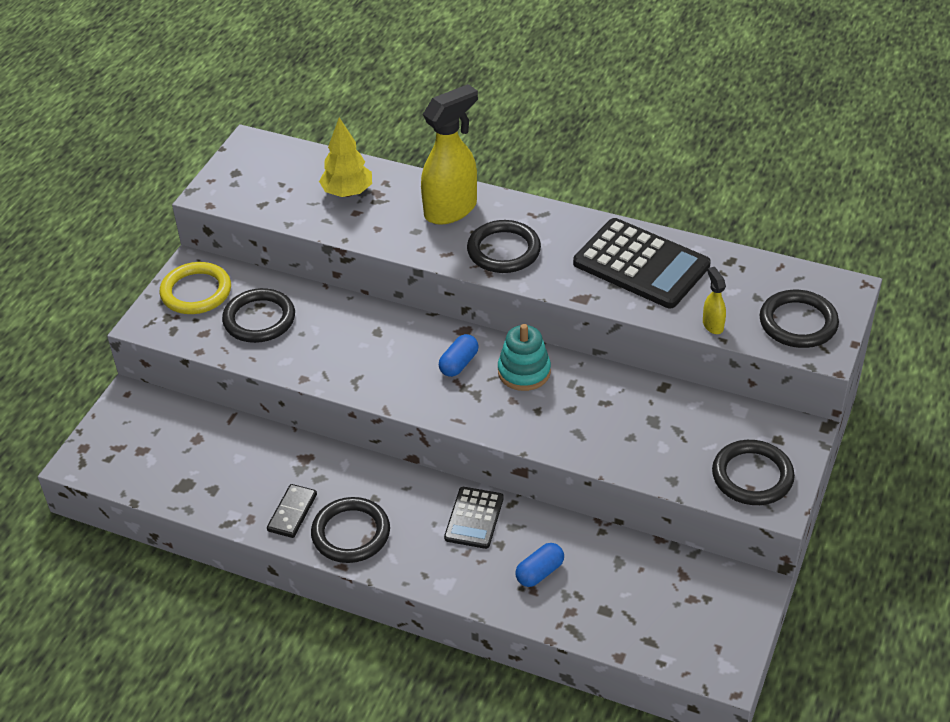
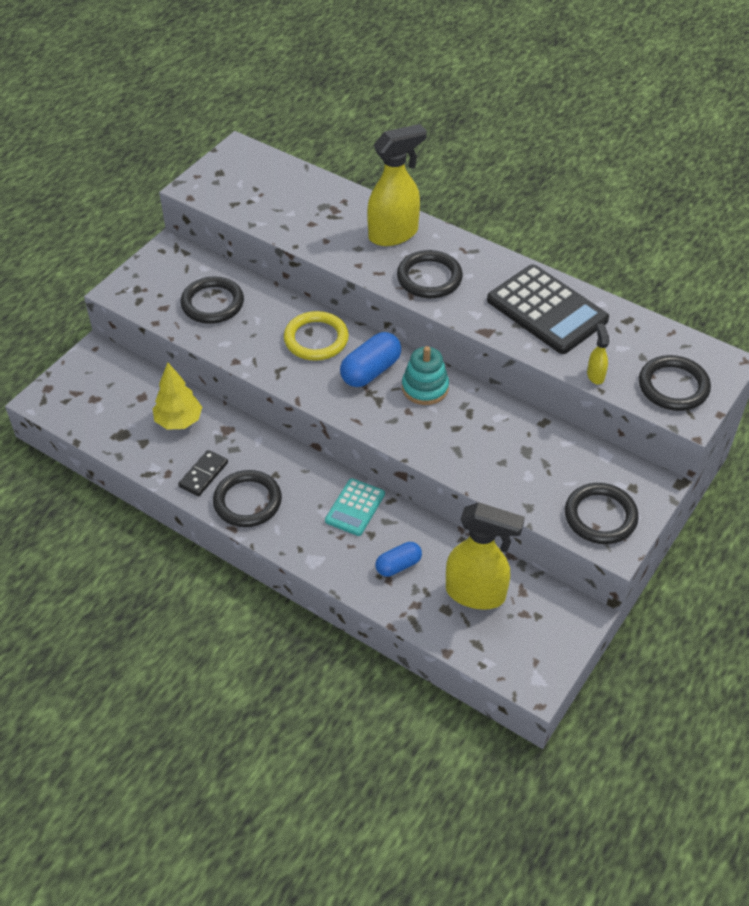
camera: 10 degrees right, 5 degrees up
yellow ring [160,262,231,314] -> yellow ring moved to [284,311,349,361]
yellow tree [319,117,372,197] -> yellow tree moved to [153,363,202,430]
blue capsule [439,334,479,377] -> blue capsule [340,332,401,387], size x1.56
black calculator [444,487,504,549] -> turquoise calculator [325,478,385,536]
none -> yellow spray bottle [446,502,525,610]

::::::::::

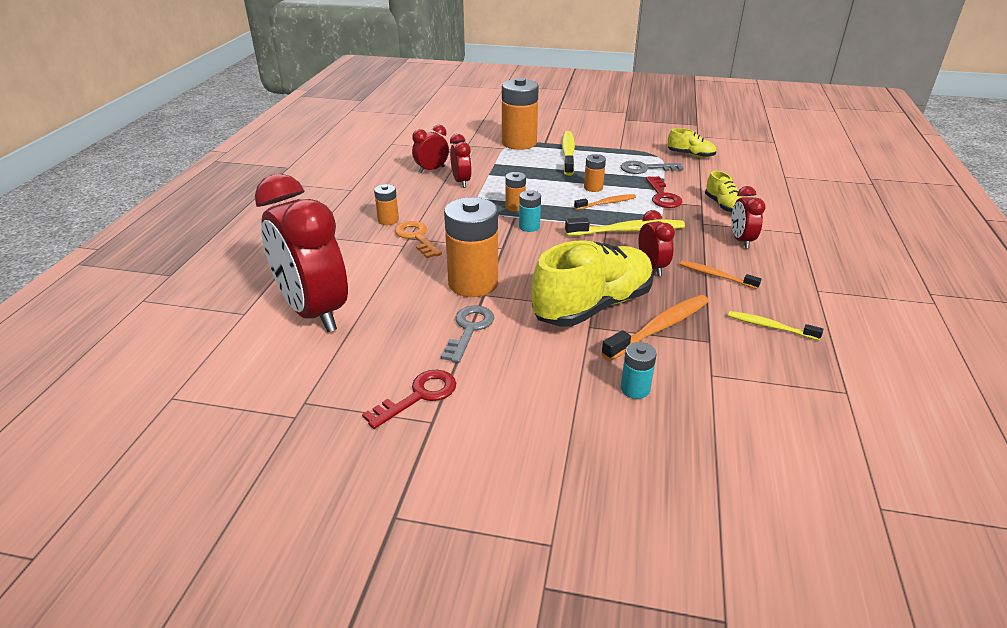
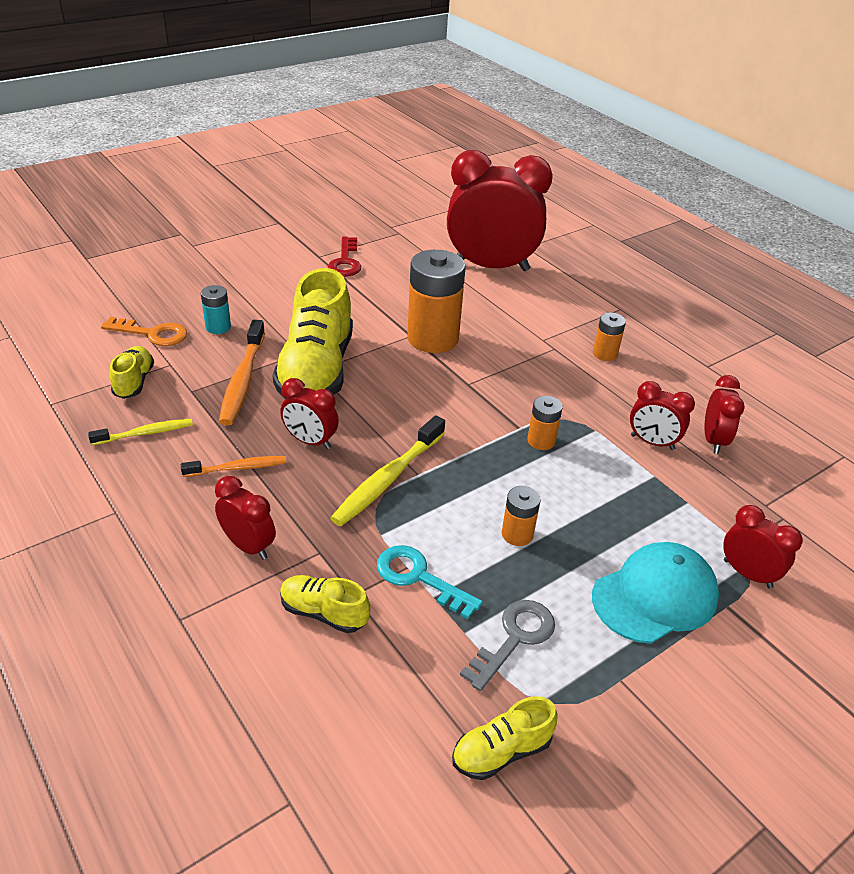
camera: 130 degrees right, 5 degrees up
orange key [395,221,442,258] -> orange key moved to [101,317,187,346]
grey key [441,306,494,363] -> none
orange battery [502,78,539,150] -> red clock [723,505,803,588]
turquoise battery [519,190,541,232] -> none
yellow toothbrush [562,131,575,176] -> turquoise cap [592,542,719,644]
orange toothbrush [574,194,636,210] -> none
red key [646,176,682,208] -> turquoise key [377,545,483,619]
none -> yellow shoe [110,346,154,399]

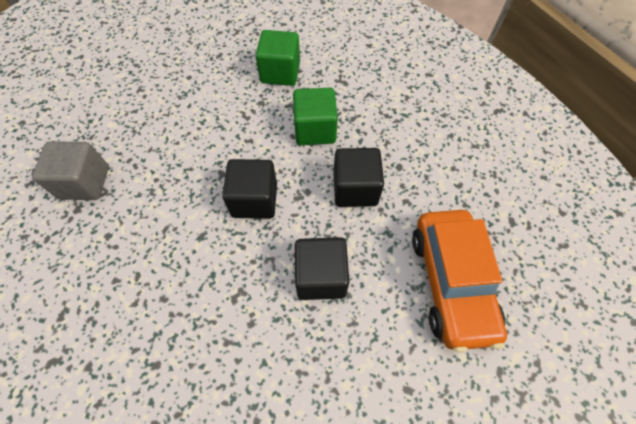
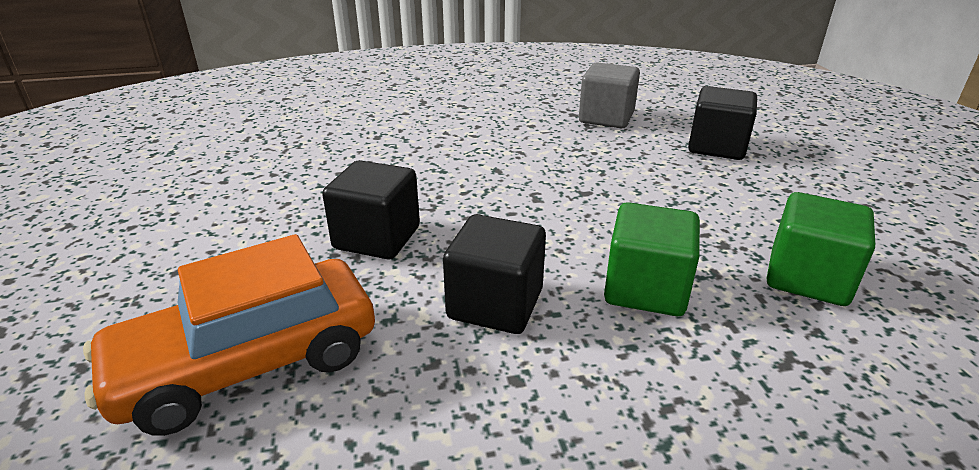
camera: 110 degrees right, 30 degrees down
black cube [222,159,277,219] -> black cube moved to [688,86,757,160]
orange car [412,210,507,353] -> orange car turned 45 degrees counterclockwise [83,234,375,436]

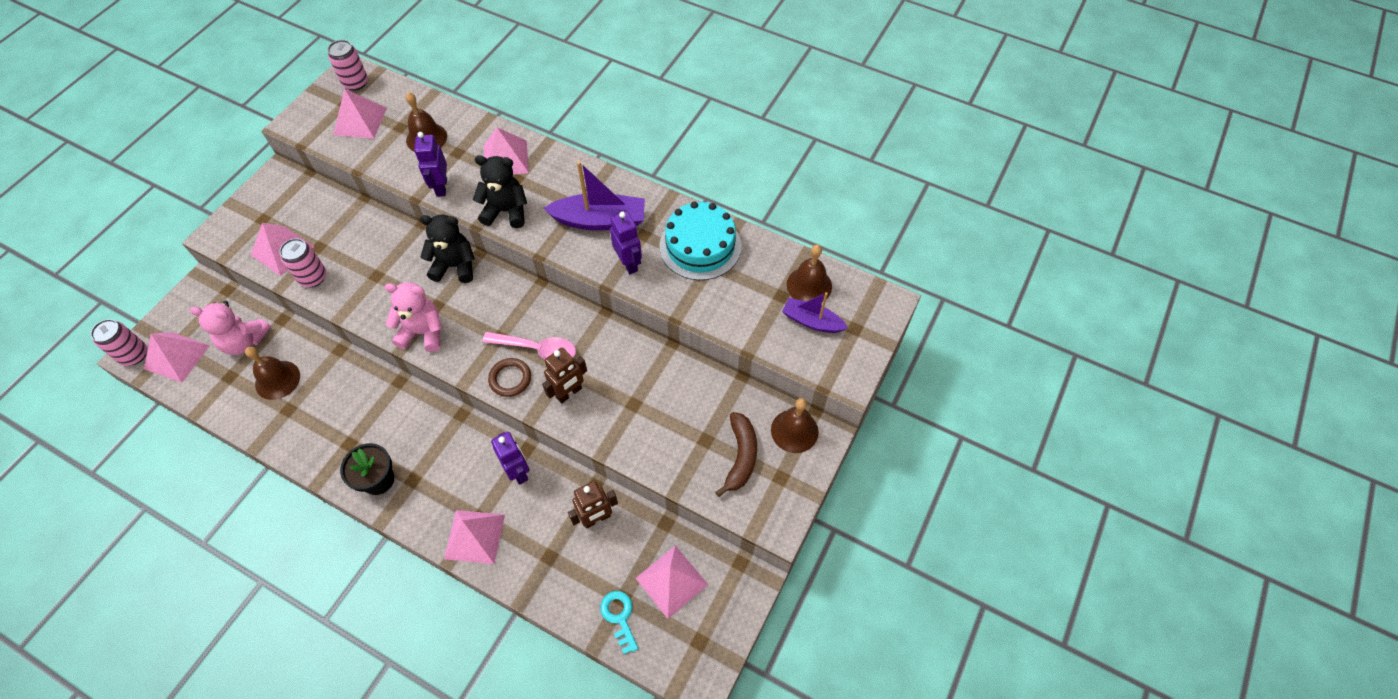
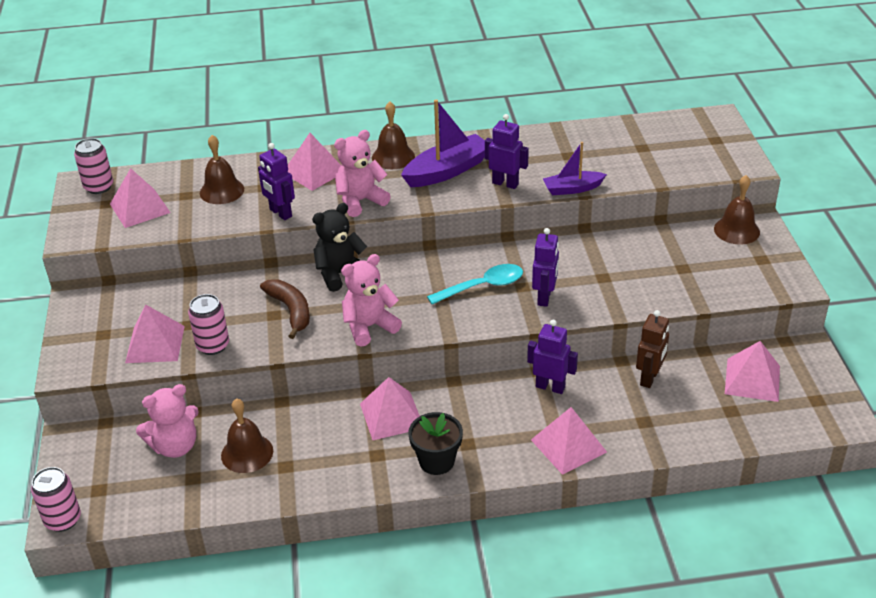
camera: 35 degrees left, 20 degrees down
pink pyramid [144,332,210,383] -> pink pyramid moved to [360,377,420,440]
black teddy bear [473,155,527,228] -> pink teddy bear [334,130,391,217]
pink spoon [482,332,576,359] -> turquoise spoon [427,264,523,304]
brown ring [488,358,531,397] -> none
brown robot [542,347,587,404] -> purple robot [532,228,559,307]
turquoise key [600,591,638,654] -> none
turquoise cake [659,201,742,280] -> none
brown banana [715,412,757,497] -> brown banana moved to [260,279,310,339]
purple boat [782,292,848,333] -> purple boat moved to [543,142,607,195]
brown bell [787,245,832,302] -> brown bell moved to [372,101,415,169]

::::::::::

» **PROBLEM DETAILS**: When you reach the line with "yellow tree [319,117,372,197]" in the records above, start writing out lines exactly, and stop once the line with "none -> yellow spray bottle [446,502,525,610]" has been written; include nothing else.

» **ANSWER FOR THIS EXERCISE**:
yellow tree [319,117,372,197] -> yellow tree moved to [153,363,202,430]
blue capsule [439,334,479,377] -> blue capsule [340,332,401,387], size x1.56
black calculator [444,487,504,549] -> turquoise calculator [325,478,385,536]
none -> yellow spray bottle [446,502,525,610]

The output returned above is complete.